▶ _Assignment_: Each line below is to be repeated exactly; any picture is to be left out.

▶ _Given information_:
________________________

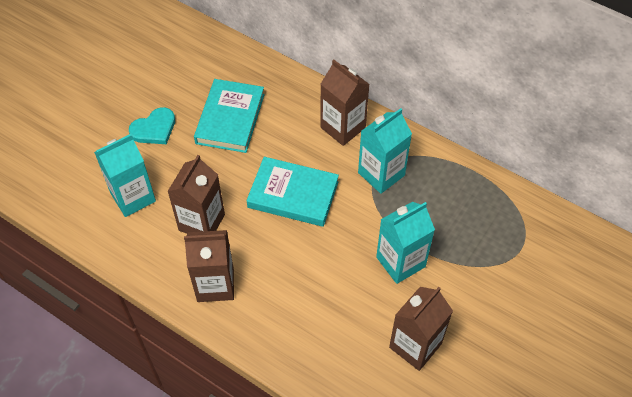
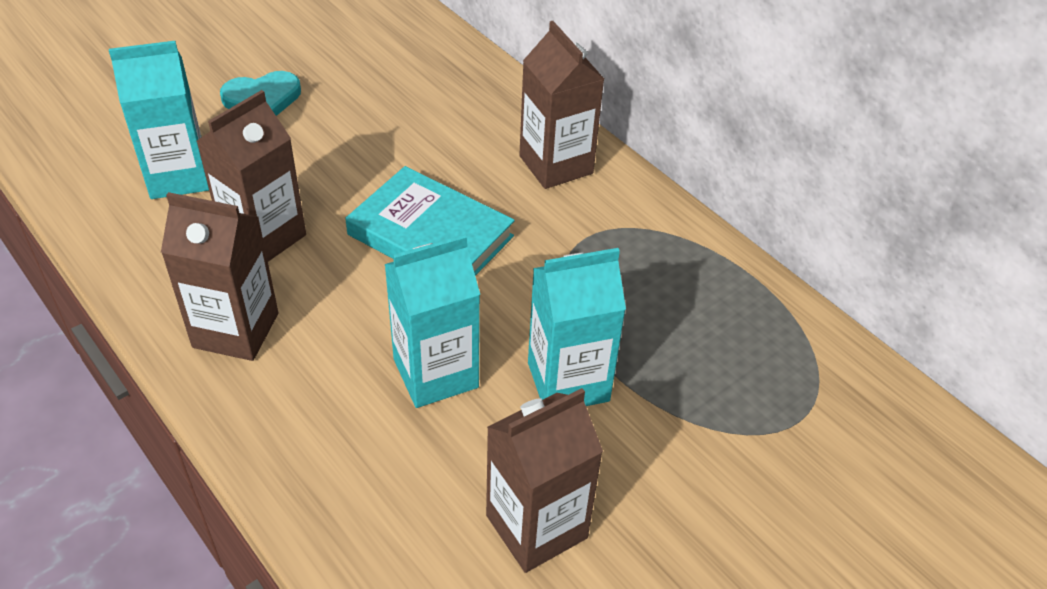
camera: 15 degrees right, 10 degrees down
(230, 119) = (384, 112): turquoise book -> none
(381, 174) = (591, 243): turquoise carton -> turquoise carton (435, 373)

________________________

▶ _Task result_:
camera: 15 degrees right, 10 degrees down
(230, 119) = (384, 112): turquoise book -> none
(381, 174) = (591, 243): turquoise carton -> turquoise carton (435, 373)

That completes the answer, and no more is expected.